== Segment start ==
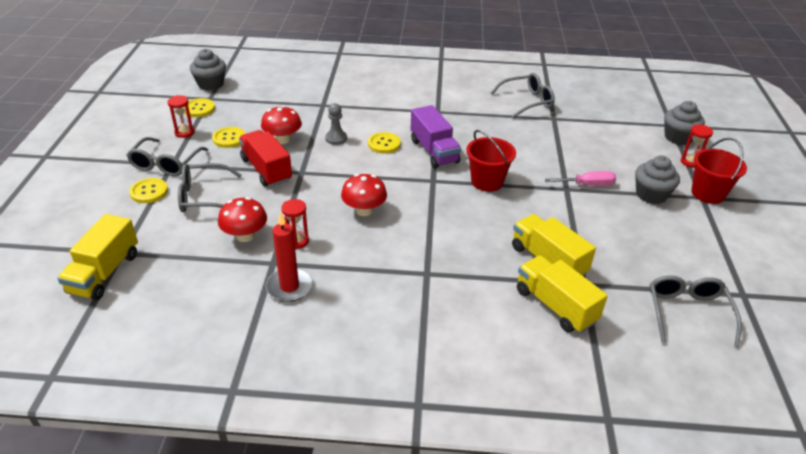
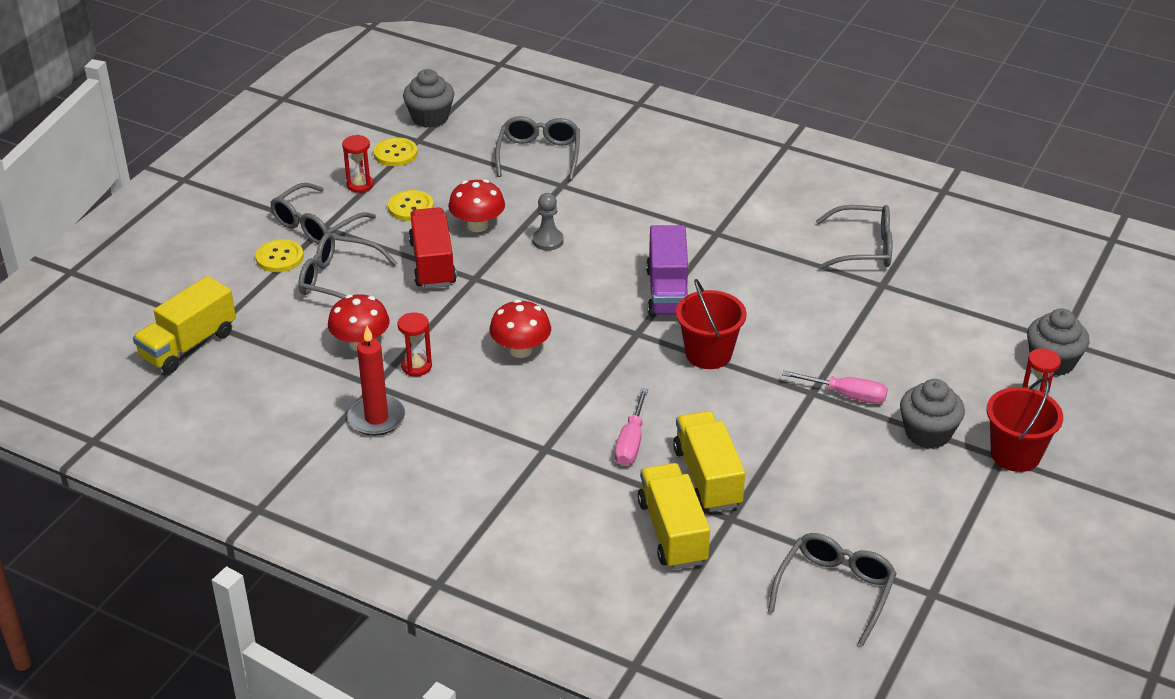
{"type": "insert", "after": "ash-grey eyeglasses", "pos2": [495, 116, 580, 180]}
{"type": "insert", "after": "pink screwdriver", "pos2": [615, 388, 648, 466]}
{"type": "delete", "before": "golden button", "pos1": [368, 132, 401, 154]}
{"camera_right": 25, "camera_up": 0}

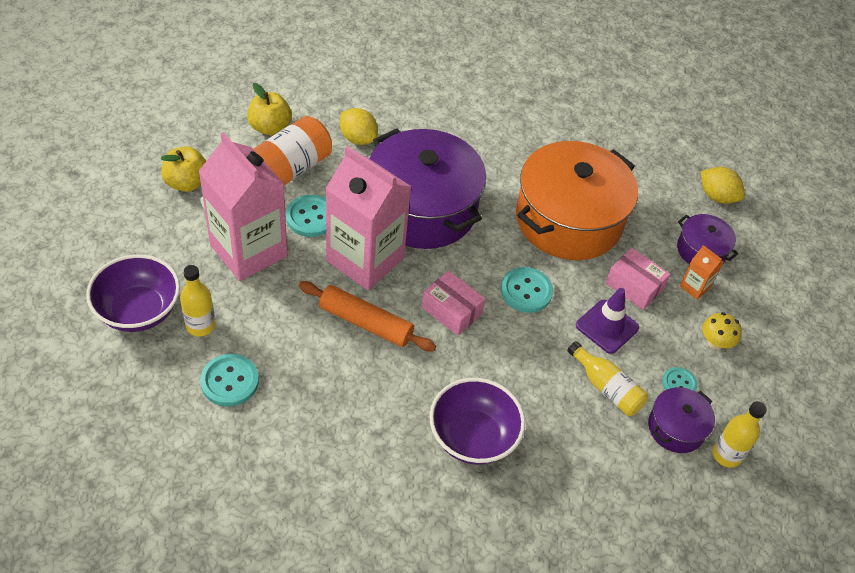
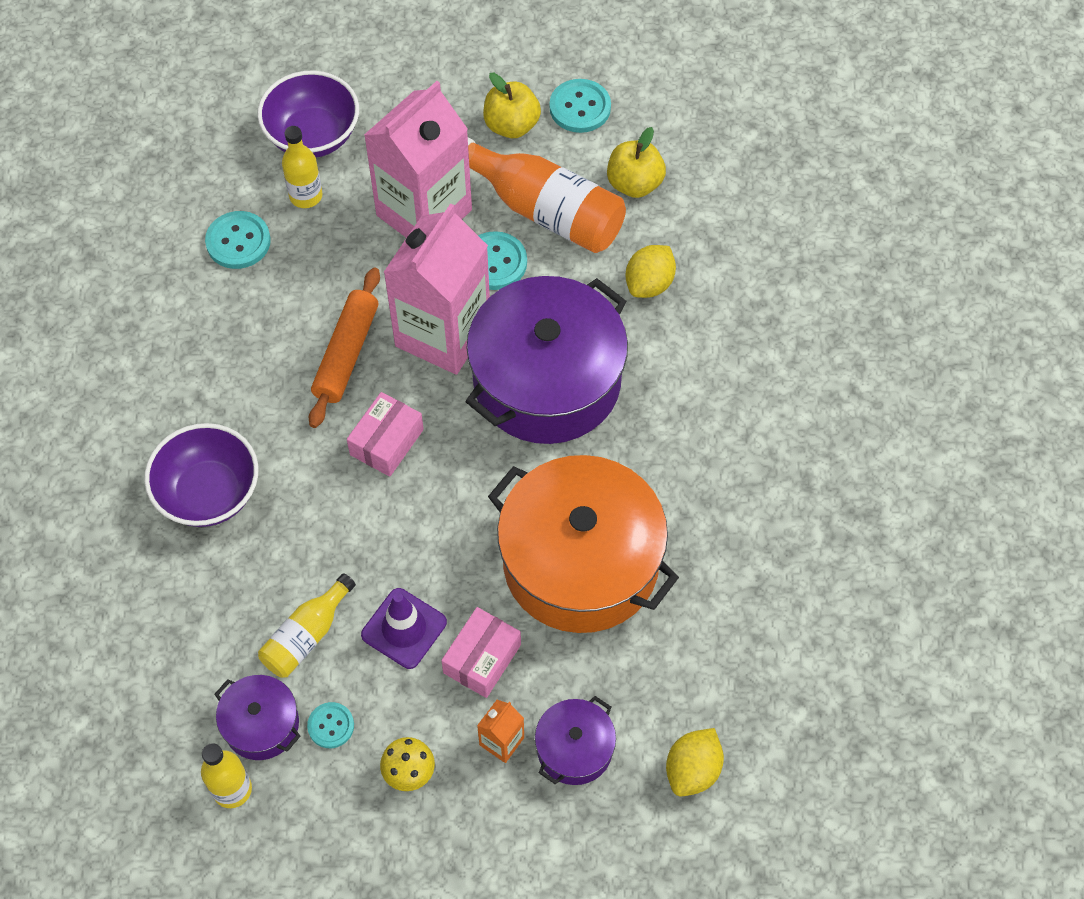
{"type": "move", "before": "turquoise button", "pos1": [501, 267, 553, 313], "pos2": [549, 79, 611, 133]}
{"camera_right": 85, "camera_up": 10}

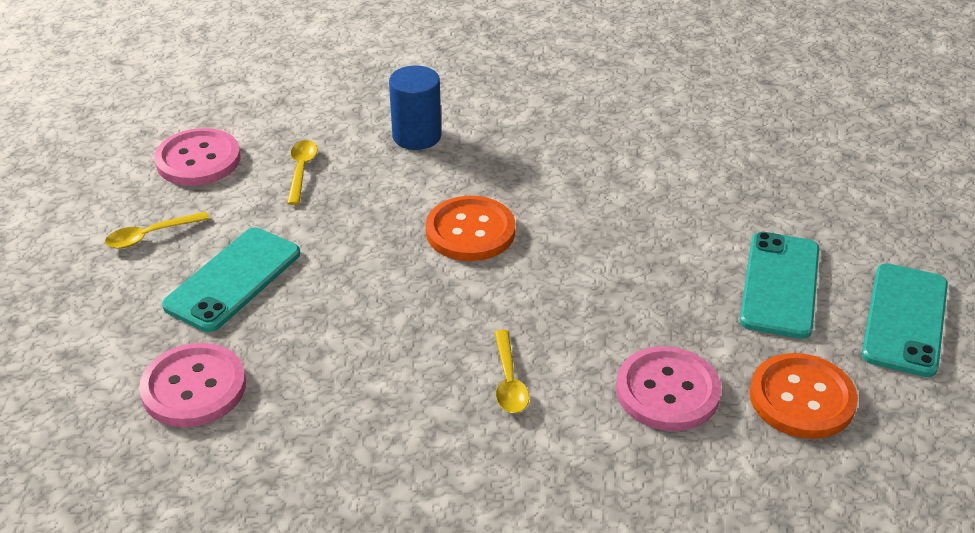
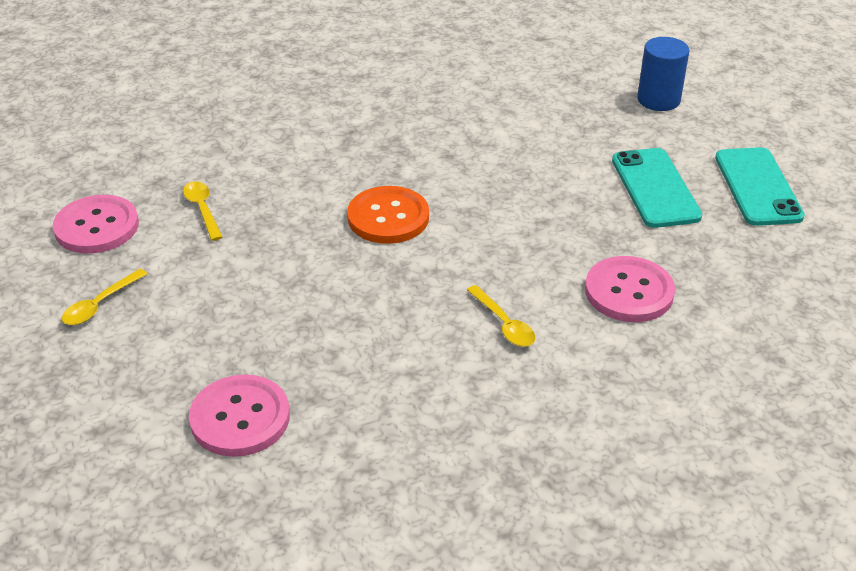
{"type": "move", "before": "blue cylinder shape", "pos1": [389, 65, 441, 150], "pos2": [637, 37, 689, 111]}
{"type": "delete", "before": "turquoise phone", "pos1": [162, 228, 300, 332]}
{"type": "delete", "before": "orange button", "pos1": [750, 353, 858, 439]}
{"camera_right": -25, "camera_up": 0}

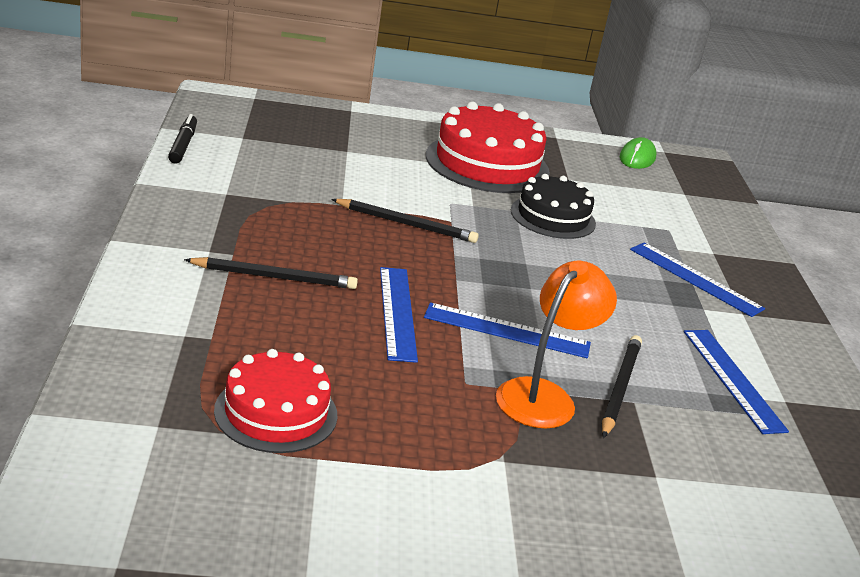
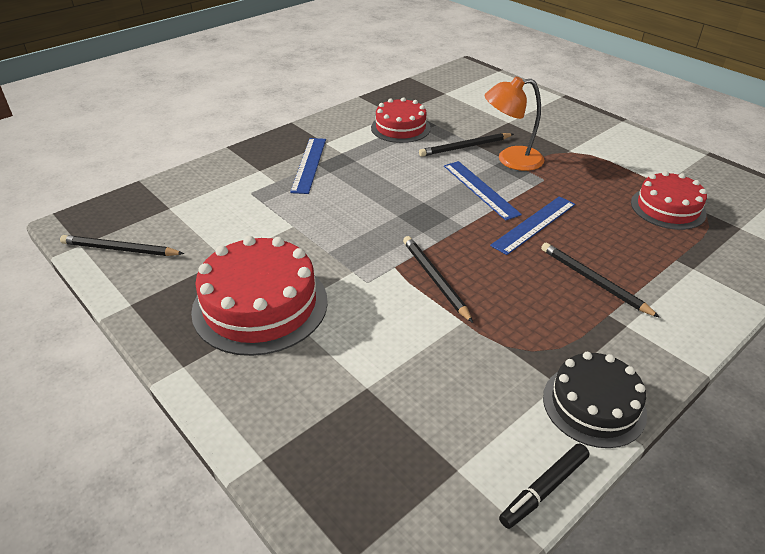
{"type": "replace", "before": "leaf-green computer mouse", "after": "ebony wooden pencil", "pos1": [620, 137, 656, 169], "pos2": [60, 235, 184, 256]}
{"type": "replace", "before": "blue ruler", "after": "scarlet gateau", "pos1": [684, 330, 789, 434], "pos2": [371, 97, 431, 143]}
{"type": "move", "before": "ebony gateau", "pos1": [511, 174, 596, 239], "pos2": [543, 352, 647, 448]}
{"camera_right": -125, "camera_up": 10}

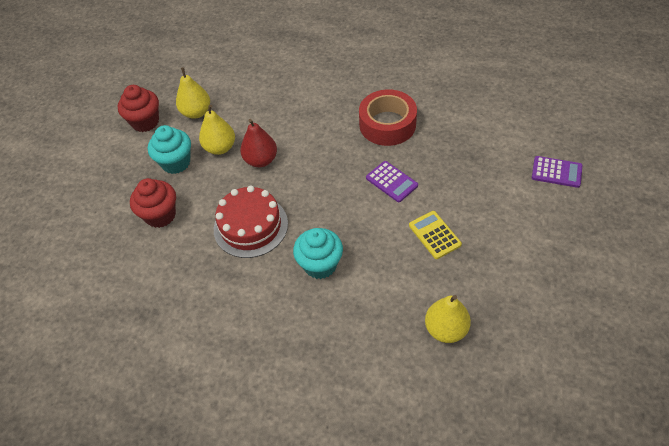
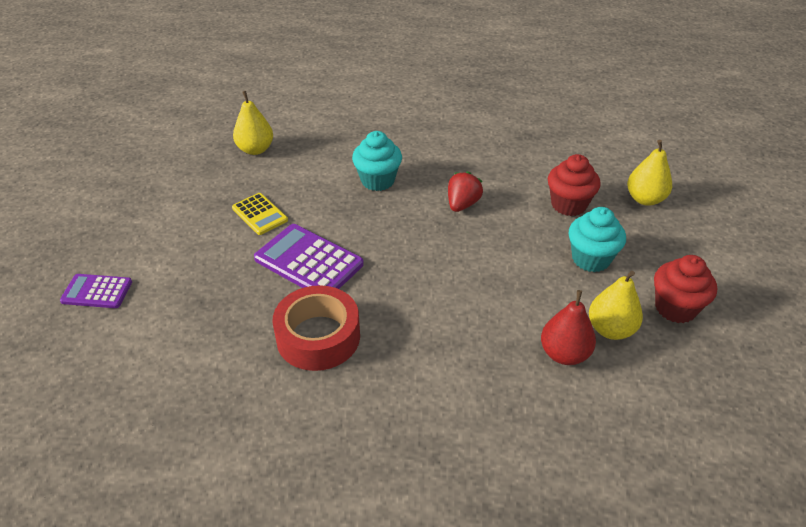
{"type": "resize", "before": "purple pocket calculator", "pos1": [366, 161, 418, 202], "pos2": [254, 224, 364, 289], "scale": 1.67}
{"type": "replace", "before": "scarlet gateau", "after": "scarlet toy strawberry", "pos1": [214, 186, 288, 258], "pos2": [448, 171, 483, 212]}
{"type": "move", "before": "scarlet pear fruit", "pos1": [240, 119, 277, 167], "pos2": [541, 290, 596, 365]}
{"type": "move", "before": "golden pear fruit", "pos1": [199, 104, 235, 155], "pos2": [627, 140, 672, 206]}
{"camera_right": 165, "camera_up": -10}

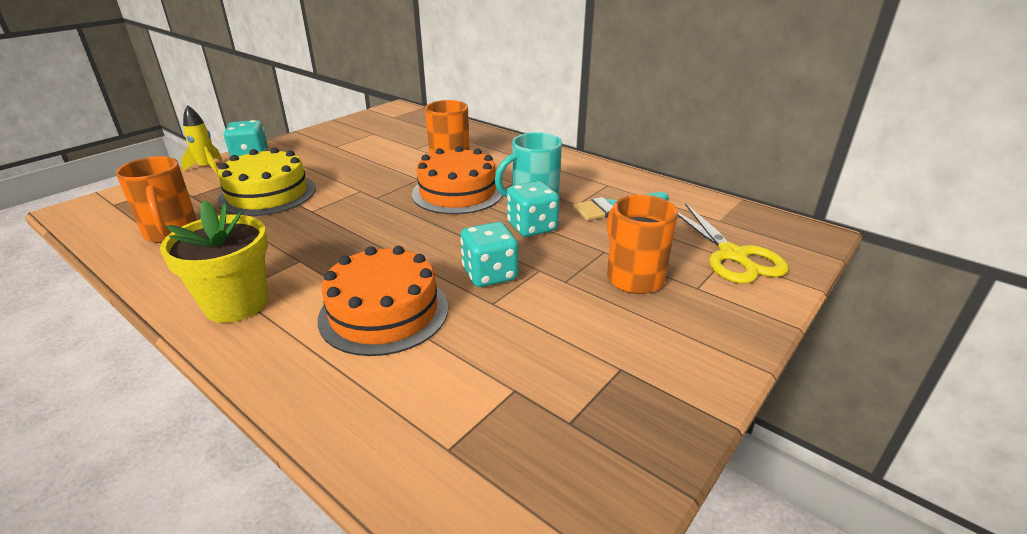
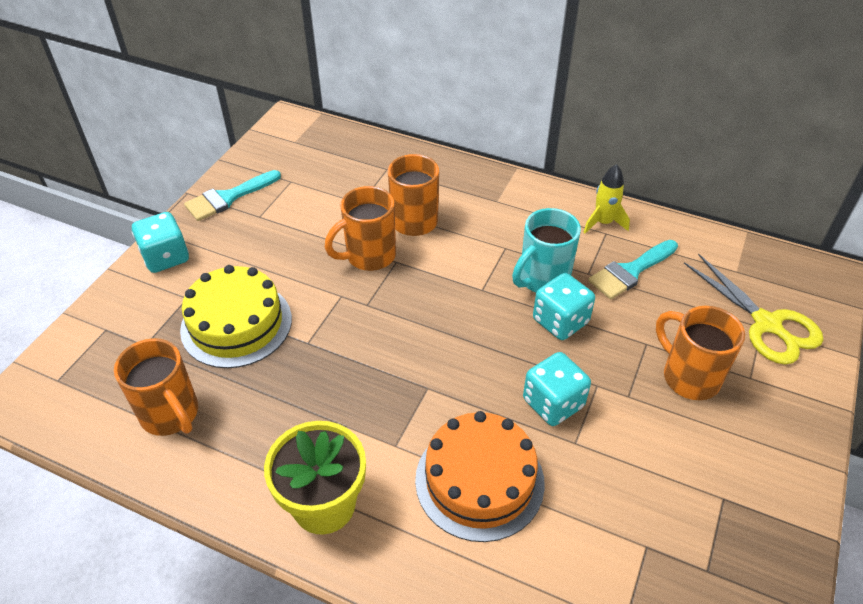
{"type": "insert", "after": "turquoise paintbrush", "pos2": [184, 170, 281, 221]}
{"type": "insert", "after": "orange tea mug", "pos2": [325, 186, 396, 271]}
{"type": "move", "before": "golden rocket", "pos1": [181, 105, 222, 174], "pos2": [583, 164, 630, 233]}
{"type": "delete", "before": "orange gateau", "pos1": [412, 146, 502, 214]}
{"camera_right": -15, "camera_up": 15}

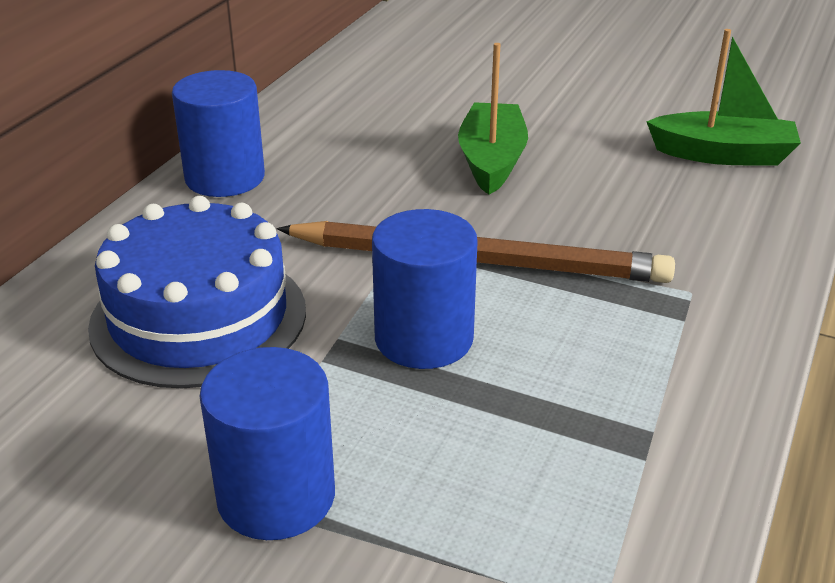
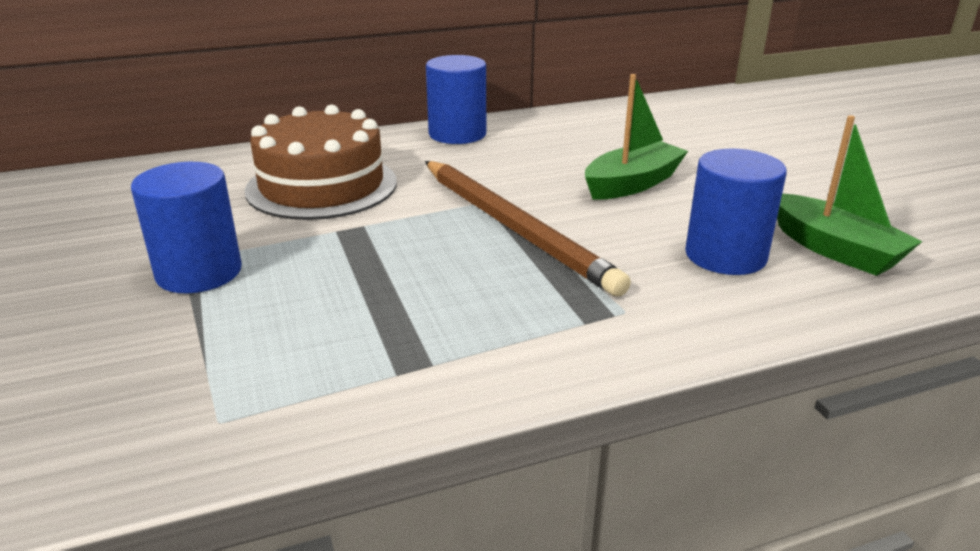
{"type": "recolor", "before": "blue gateau", "after": "dark brown gateau", "pos1": [88, 196, 306, 388], "pos2": [245, 105, 397, 220]}
{"type": "move", "before": "blue cylinder shape", "pos1": [372, 209, 478, 369], "pos2": [685, 148, 787, 275]}
{"camera_right": 45, "camera_up": -5}

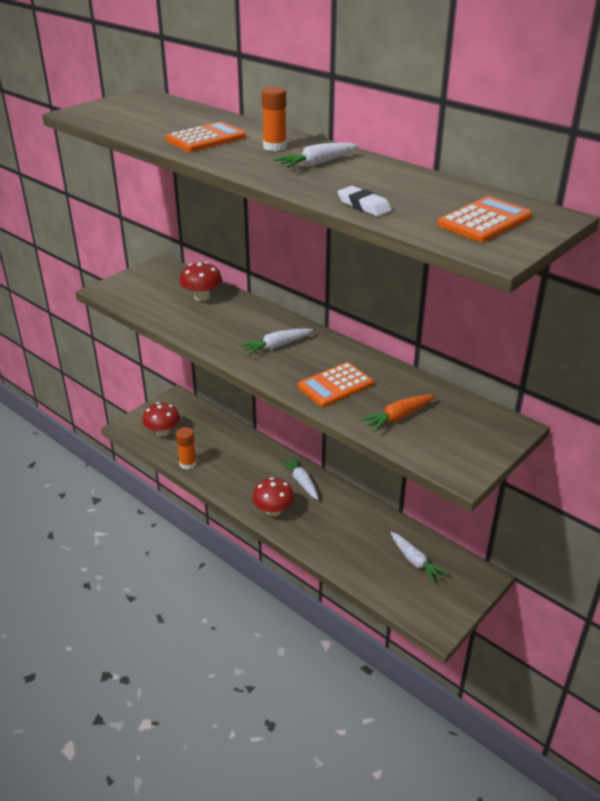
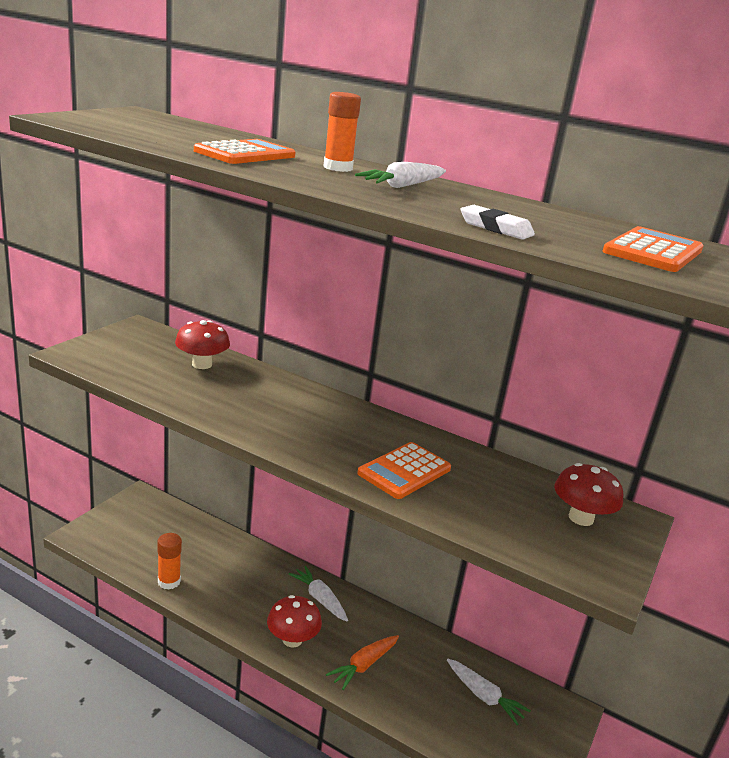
{"type": "move", "before": "orange toy carrot", "pos1": [360, 394, 435, 432], "pos2": [326, 635, 399, 690]}
{"type": "move", "before": "scarlet mushroom", "pos1": [142, 402, 180, 437], "pos2": [554, 463, 623, 526]}
{"type": "delete", "before": "white toy carrot", "pos1": [239, 328, 313, 355]}
{"camera_right": -15, "camera_up": -10}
== Segment end ==
Give the entries again, exactly and in full, with no image included.

Final answer -
{"type": "insert", "after": "ash-grey eyeglasses", "pos2": [495, 116, 580, 180]}
{"type": "insert", "after": "pink screwdriver", "pos2": [615, 388, 648, 466]}
{"type": "delete", "before": "golden button", "pos1": [368, 132, 401, 154]}
{"camera_right": 25, "camera_up": 0}

{"type": "move", "before": "turquoise button", "pos1": [501, 267, 553, 313], "pos2": [549, 79, 611, 133]}
{"camera_right": 85, "camera_up": 10}

{"type": "move", "before": "blue cylinder shape", "pos1": [389, 65, 441, 150], "pos2": [637, 37, 689, 111]}
{"type": "delete", "before": "turquoise phone", "pos1": [162, 228, 300, 332]}
{"type": "delete", "before": "orange button", "pos1": [750, 353, 858, 439]}
{"camera_right": -25, "camera_up": 0}

{"type": "replace", "before": "leaf-green computer mouse", "after": "ebony wooden pencil", "pos1": [620, 137, 656, 169], "pos2": [60, 235, 184, 256]}
{"type": "replace", "before": "blue ruler", "after": "scarlet gateau", "pos1": [684, 330, 789, 434], "pos2": [371, 97, 431, 143]}
{"type": "move", "before": "ebony gateau", "pos1": [511, 174, 596, 239], "pos2": [543, 352, 647, 448]}
{"camera_right": -125, "camera_up": 10}

{"type": "resize", "before": "purple pocket calculator", "pos1": [366, 161, 418, 202], "pos2": [254, 224, 364, 289], "scale": 1.67}
{"type": "replace", "before": "scarlet gateau", "after": "scarlet toy strawberry", "pos1": [214, 186, 288, 258], "pos2": [448, 171, 483, 212]}
{"type": "move", "before": "scarlet pear fruit", "pos1": [240, 119, 277, 167], "pos2": [541, 290, 596, 365]}
{"type": "move", "before": "golden pear fruit", "pos1": [199, 104, 235, 155], "pos2": [627, 140, 672, 206]}
{"camera_right": 165, "camera_up": -10}

{"type": "insert", "after": "turquoise paintbrush", "pos2": [184, 170, 281, 221]}
{"type": "insert", "after": "orange tea mug", "pos2": [325, 186, 396, 271]}
{"type": "move", "before": "golden rocket", "pos1": [181, 105, 222, 174], "pos2": [583, 164, 630, 233]}
{"type": "delete", "before": "orange gateau", "pos1": [412, 146, 502, 214]}
{"camera_right": -15, "camera_up": 15}

{"type": "recolor", "before": "blue gateau", "after": "dark brown gateau", "pos1": [88, 196, 306, 388], "pos2": [245, 105, 397, 220]}
{"type": "move", "before": "blue cylinder shape", "pos1": [372, 209, 478, 369], "pos2": [685, 148, 787, 275]}
{"camera_right": 45, "camera_up": -5}

{"type": "move", "before": "orange toy carrot", "pos1": [360, 394, 435, 432], "pos2": [326, 635, 399, 690]}
{"type": "move", "before": "scarlet mushroom", "pos1": [142, 402, 180, 437], "pos2": [554, 463, 623, 526]}
{"type": "delete", "before": "white toy carrot", "pos1": [239, 328, 313, 355]}
{"camera_right": -15, "camera_up": -10}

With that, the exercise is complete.